Retype exactly, and only, the lines from the one that contains "(430, 175) = (805, 315): blue" through the final line of the entries.

(DATA FOR REVIEW begins)

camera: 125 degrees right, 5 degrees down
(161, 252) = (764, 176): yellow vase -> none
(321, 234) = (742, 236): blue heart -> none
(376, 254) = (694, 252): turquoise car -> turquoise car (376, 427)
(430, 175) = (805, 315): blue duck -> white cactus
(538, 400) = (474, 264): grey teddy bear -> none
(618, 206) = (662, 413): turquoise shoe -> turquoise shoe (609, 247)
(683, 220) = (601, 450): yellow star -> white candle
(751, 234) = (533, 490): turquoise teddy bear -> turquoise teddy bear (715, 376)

(DATA FOR REVIEW ends)

RESULT OF THE EXERCISE
(430, 175) = (805, 315): blue duck -> white cactus
(538, 400) = (474, 264): grey teddy bear -> none
(618, 206) = (662, 413): turquoise shoe -> turquoise shoe (609, 247)
(683, 220) = (601, 450): yellow star -> white candle
(751, 234) = (533, 490): turquoise teddy bear -> turquoise teddy bear (715, 376)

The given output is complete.